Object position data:
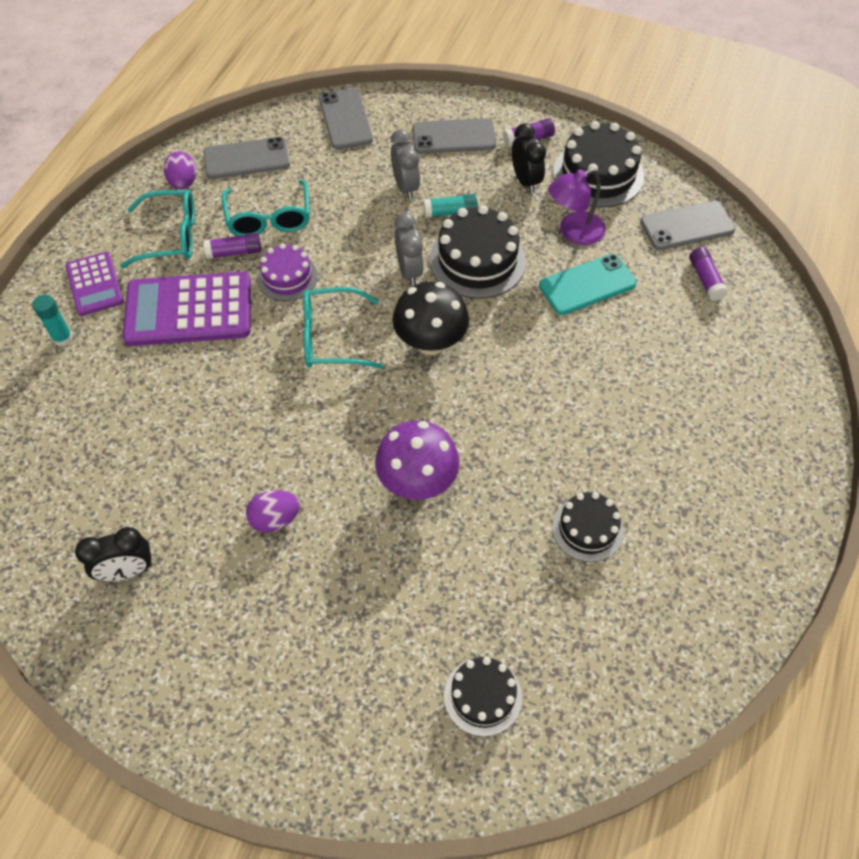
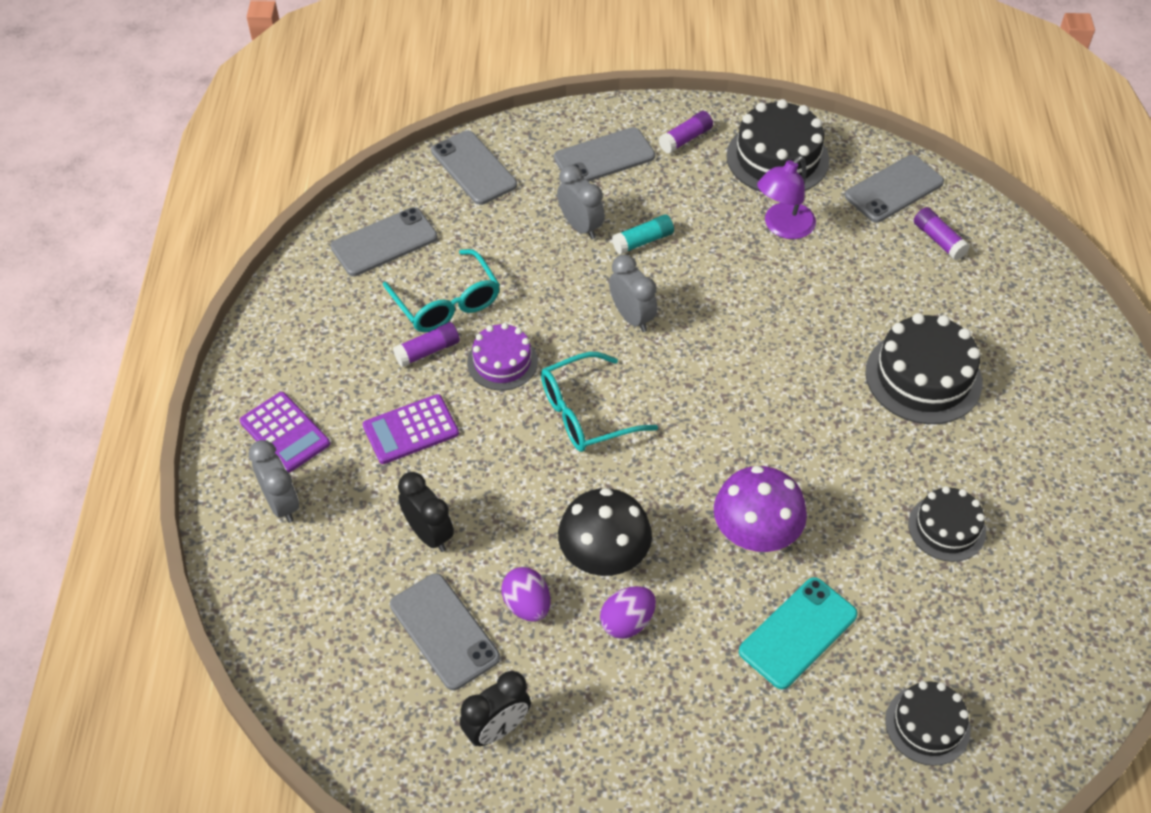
camera: 20 degrees left, 5 degrees down
turquoise glue stick [32,295,73,346] -> grey clock [249,440,299,523]
turquoise glasses [120,190,195,268] -> none
purple calculator [122,272,251,346] -> purple calculator [363,394,459,464], size x0.58
purple egg [163,152,197,189] -> purple egg moved to [501,567,551,622]
black mushroom [392,282,469,355] -> black mushroom moved to [558,488,652,576]
black cake [429,205,526,299] -> black cake moved to [865,313,982,424]
black clock [512,123,546,193] -> black clock moved to [398,472,454,552]
turquoise phone [539,254,637,315] -> turquoise phone moved to [739,577,858,689]
none -> grey phone [390,573,500,690]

# WORK TO COMPLETE
From the line containing "black clock [512,123,546,193]" through the last line of the entries above, print each line exactly as it stands.

# TASK OUTPUT
black clock [512,123,546,193] -> black clock moved to [398,472,454,552]
turquoise phone [539,254,637,315] -> turquoise phone moved to [739,577,858,689]
none -> grey phone [390,573,500,690]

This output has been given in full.